- [What to work on]:
Below is a listing. Write out exactly its lines between the one holding "V4: AC 12V (N2, N11) -> AC 12V (0V, N11)" and the one holding "D2: diode 1N4001", inclusive.

- [Data in this exercise]:

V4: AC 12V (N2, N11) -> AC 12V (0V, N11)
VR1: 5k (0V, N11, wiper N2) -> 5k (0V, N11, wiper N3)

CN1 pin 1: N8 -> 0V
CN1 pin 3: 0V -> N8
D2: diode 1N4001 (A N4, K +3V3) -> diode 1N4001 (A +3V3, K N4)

...

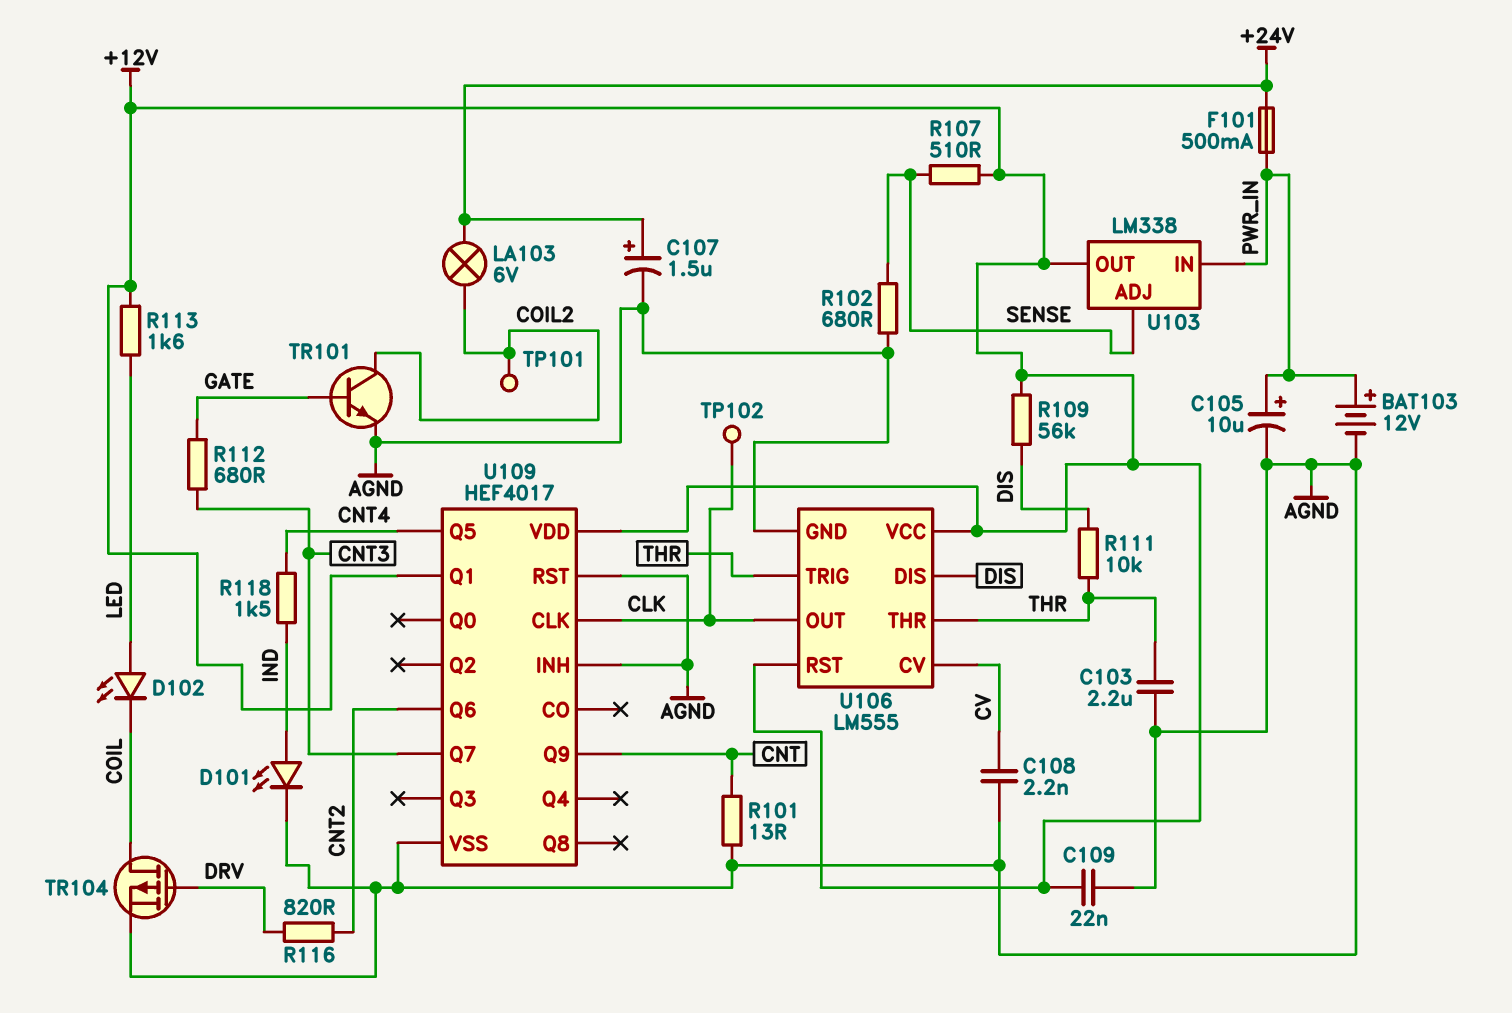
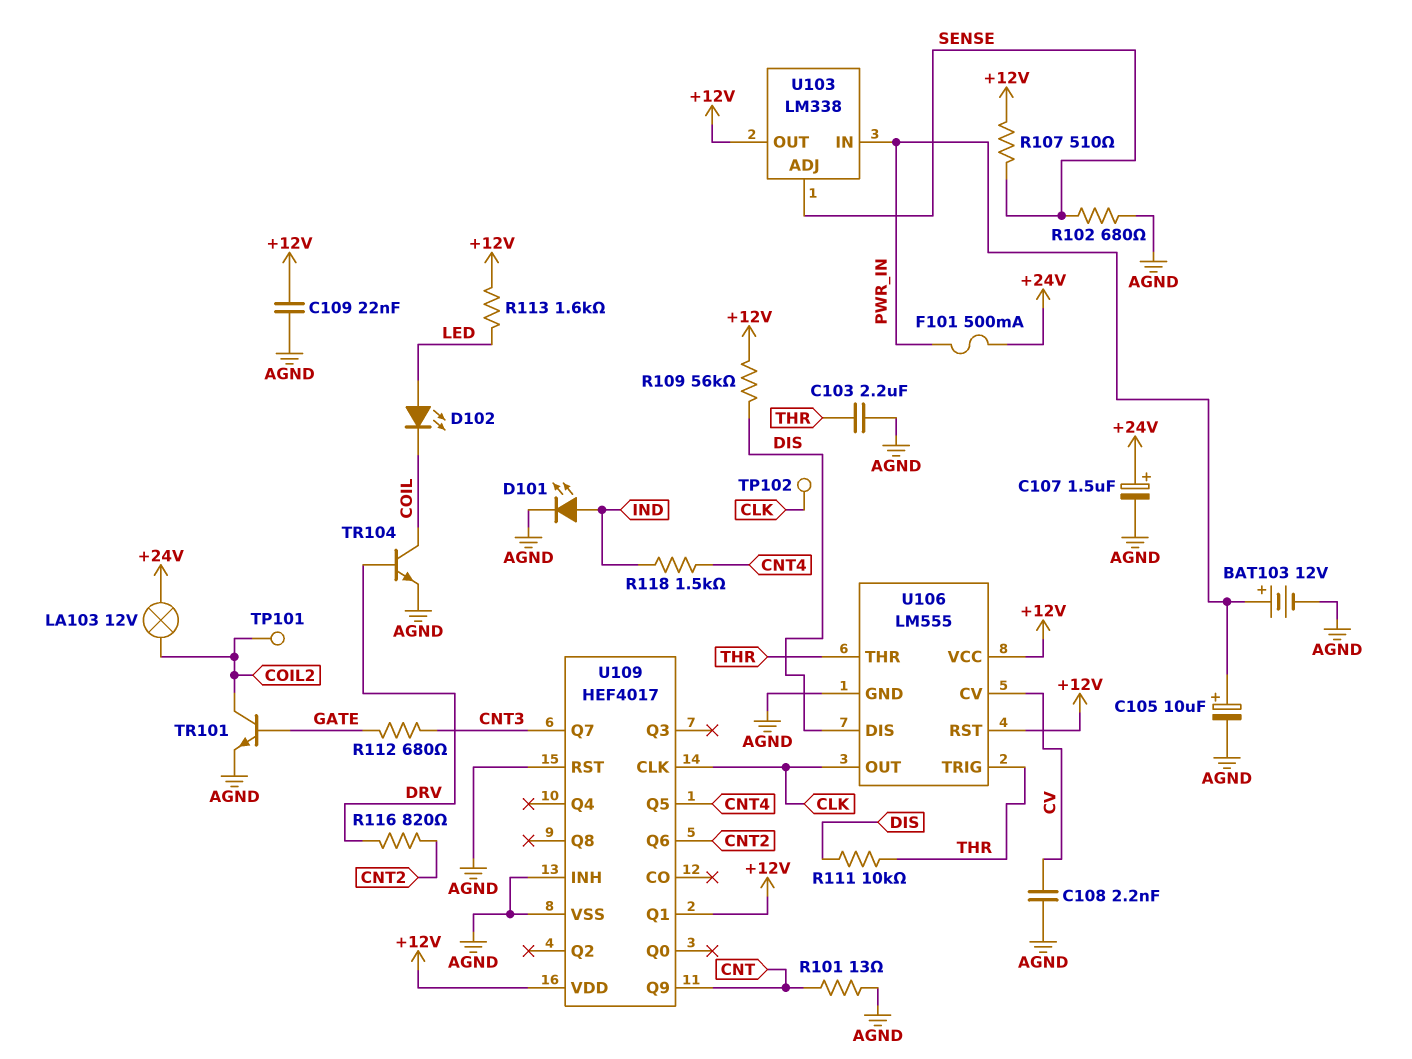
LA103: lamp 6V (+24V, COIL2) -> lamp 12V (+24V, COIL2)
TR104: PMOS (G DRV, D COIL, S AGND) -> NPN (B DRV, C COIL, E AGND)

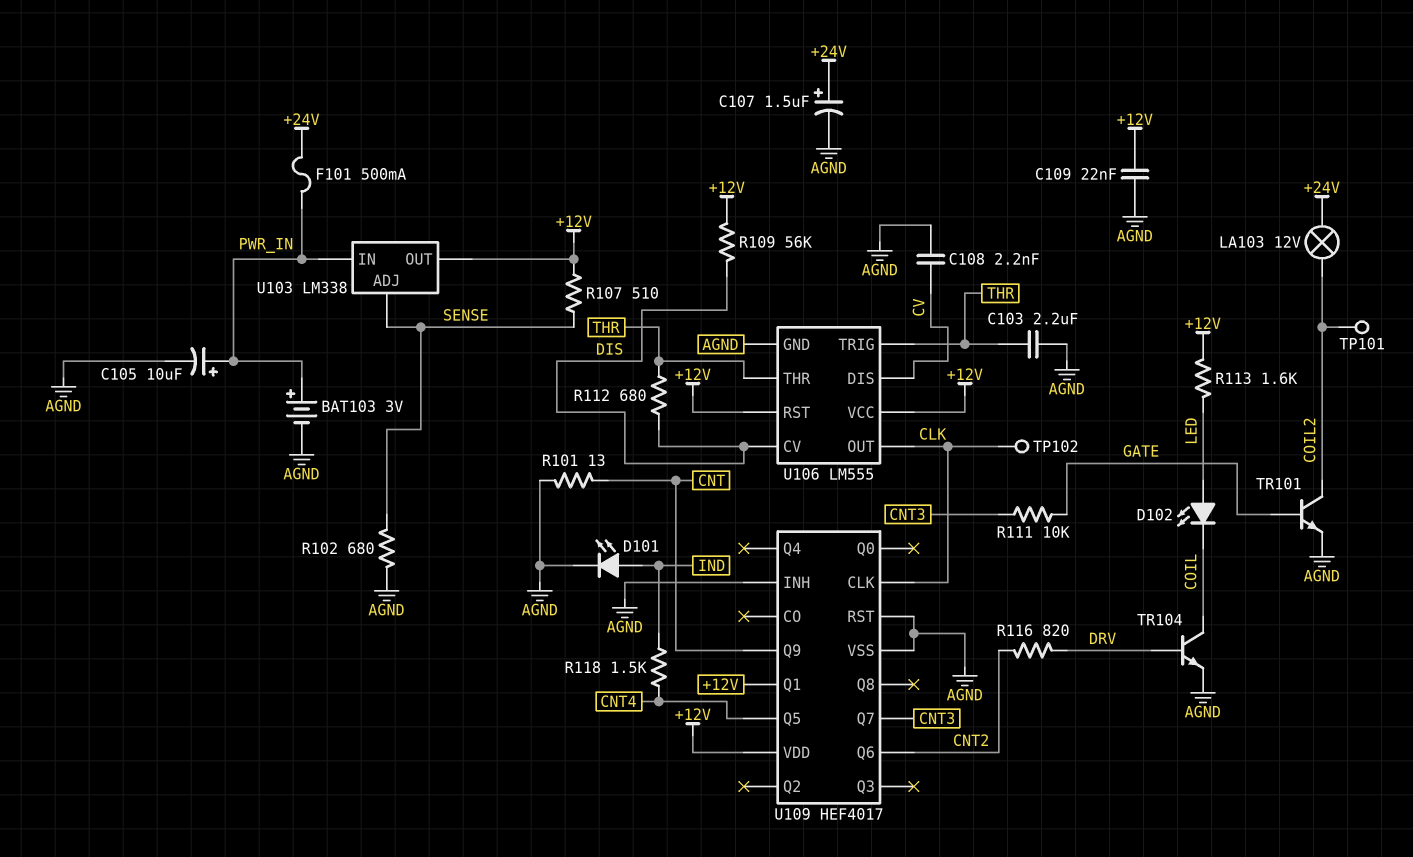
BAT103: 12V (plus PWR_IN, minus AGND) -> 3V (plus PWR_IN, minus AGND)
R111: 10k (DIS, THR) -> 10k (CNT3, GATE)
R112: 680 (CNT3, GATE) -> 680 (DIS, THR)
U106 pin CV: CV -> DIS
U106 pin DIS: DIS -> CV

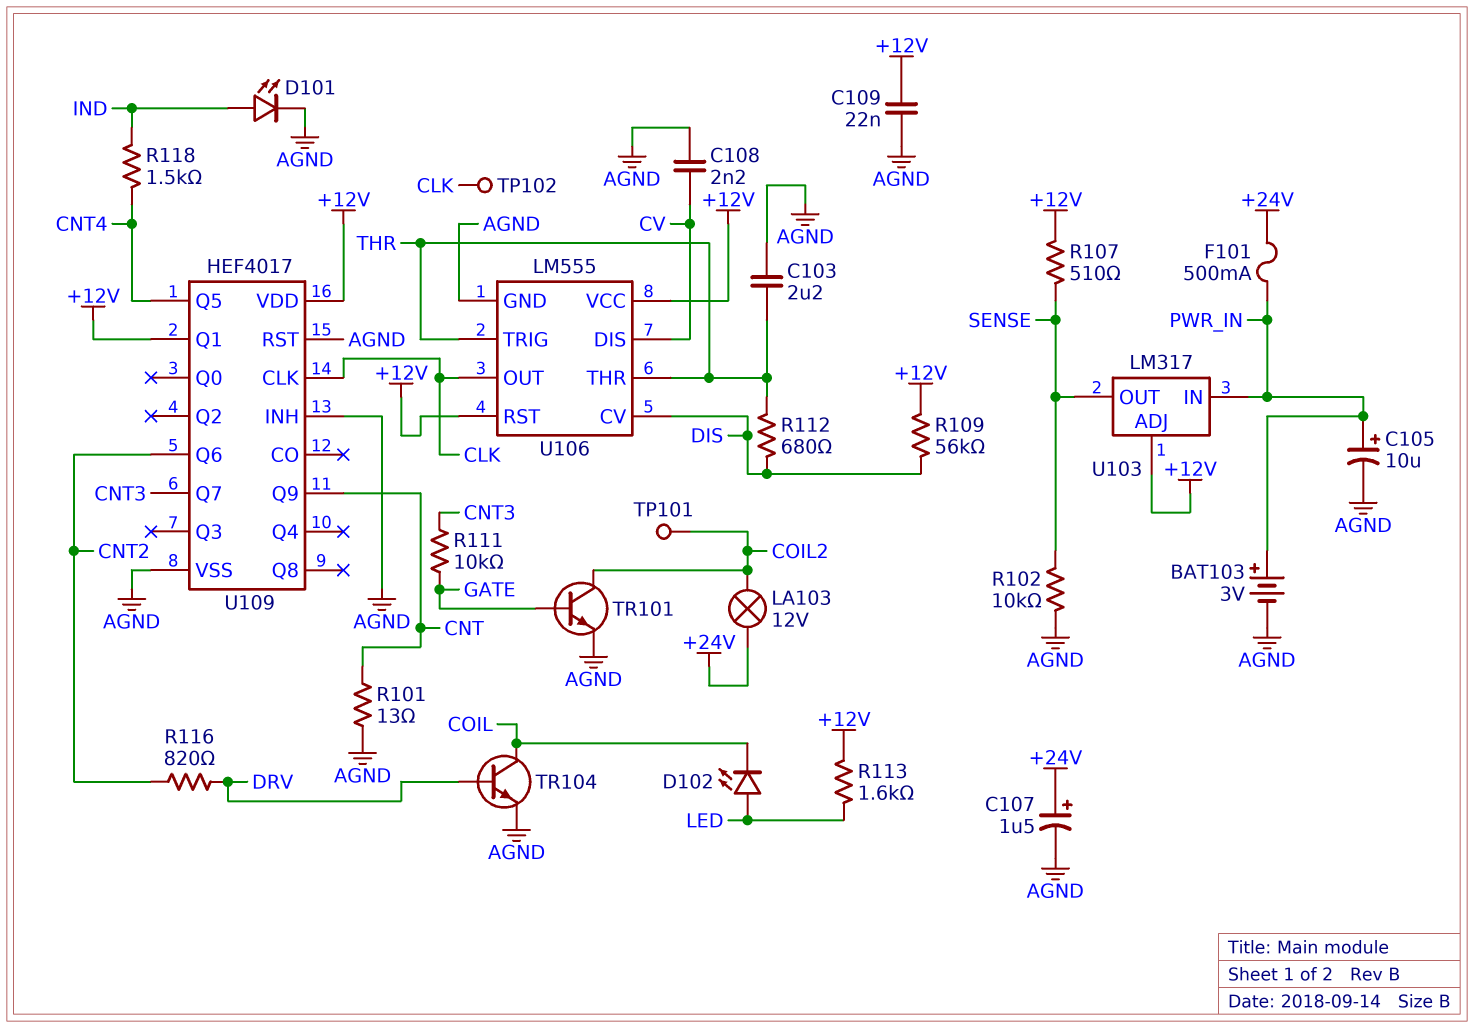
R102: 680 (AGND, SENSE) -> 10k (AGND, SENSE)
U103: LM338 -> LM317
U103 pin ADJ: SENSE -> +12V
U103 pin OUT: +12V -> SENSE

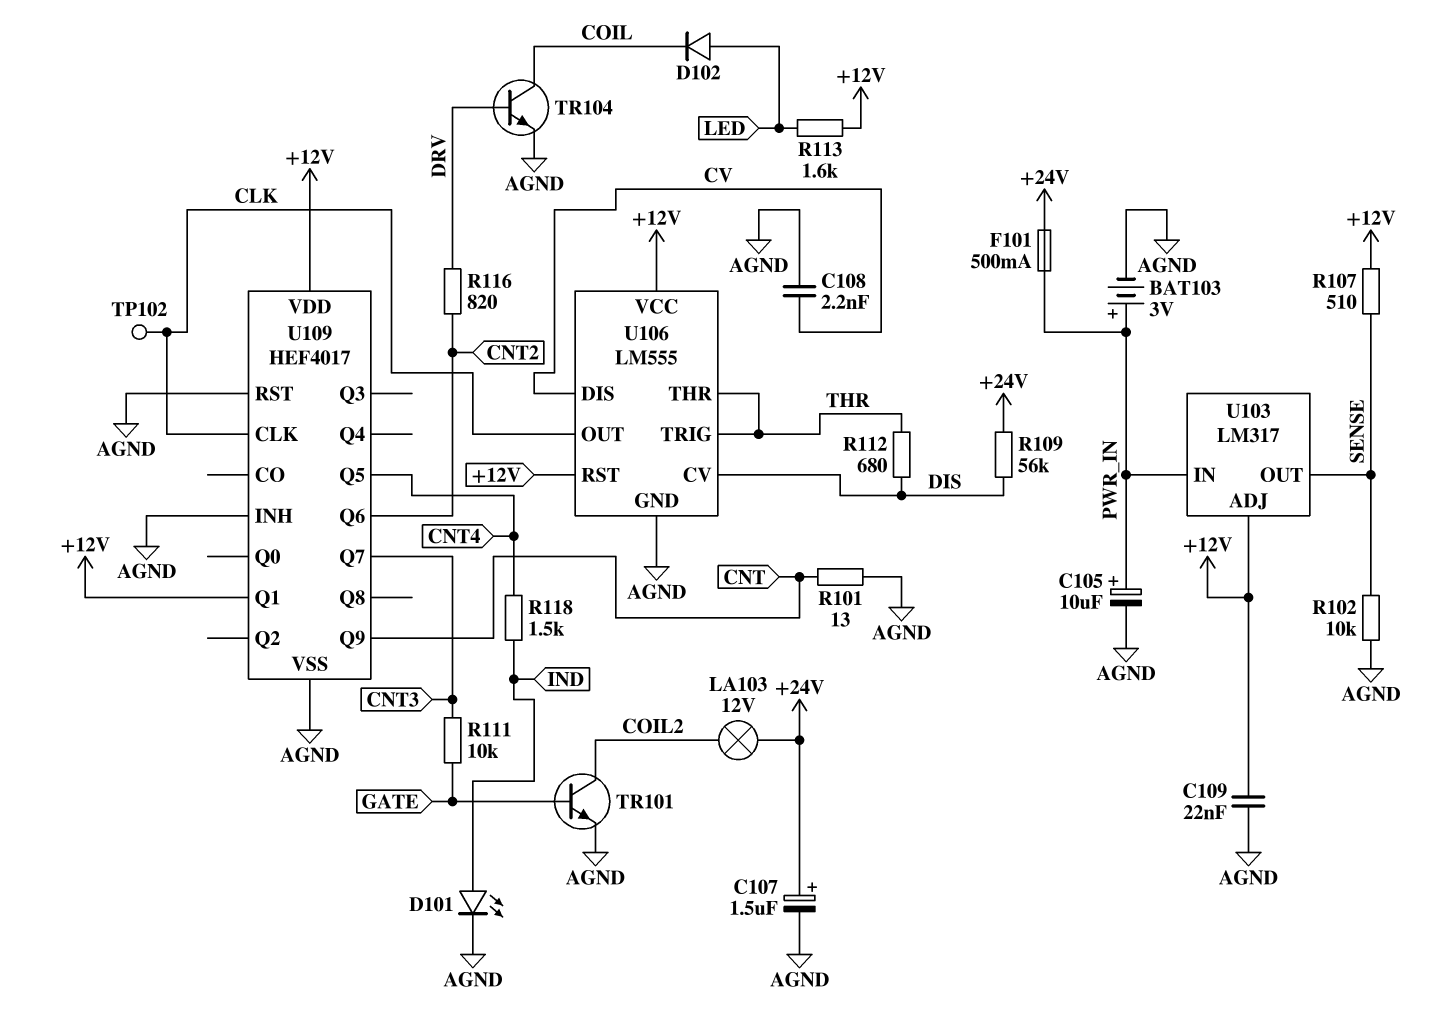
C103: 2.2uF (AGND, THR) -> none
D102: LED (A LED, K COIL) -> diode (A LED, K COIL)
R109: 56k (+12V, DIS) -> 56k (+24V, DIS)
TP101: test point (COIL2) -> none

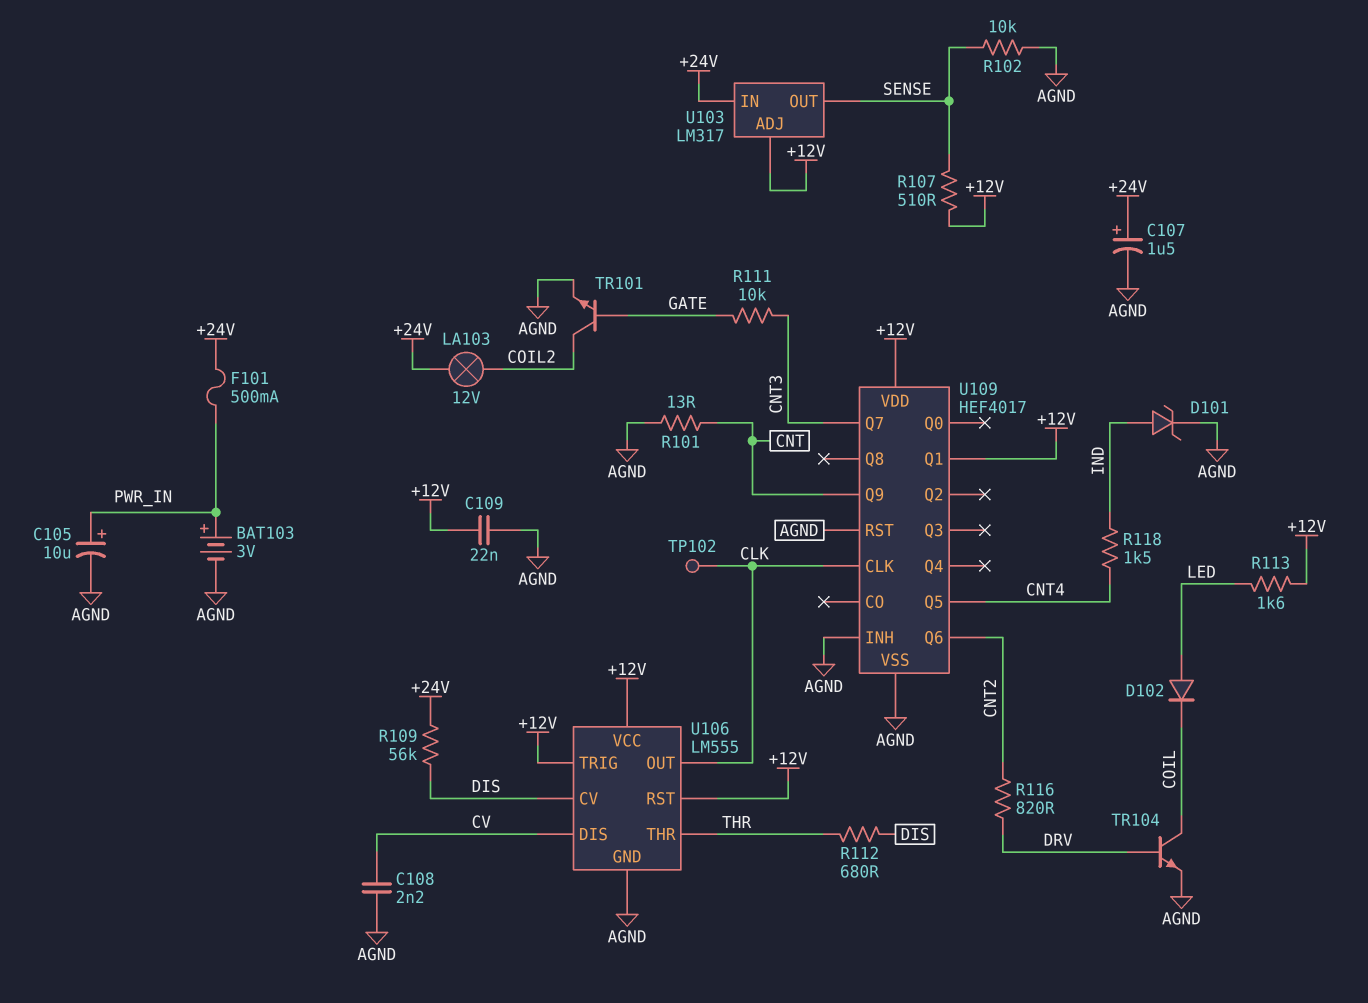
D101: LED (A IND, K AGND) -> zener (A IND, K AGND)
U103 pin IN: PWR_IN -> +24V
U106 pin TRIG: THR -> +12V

- [Expected output]:
V4: AC 12V (N2, N11) -> AC 12V (0V, N11)
VR1: 5k (0V, N11, wiper N2) -> 5k (0V, N11, wiper N3)

CN1 pin 1: N8 -> 0V
CN1 pin 3: 0V -> N8
D2: diode 1N4001 (A N4, K +3V3) -> diode 1N4001 (A +3V3, K N4)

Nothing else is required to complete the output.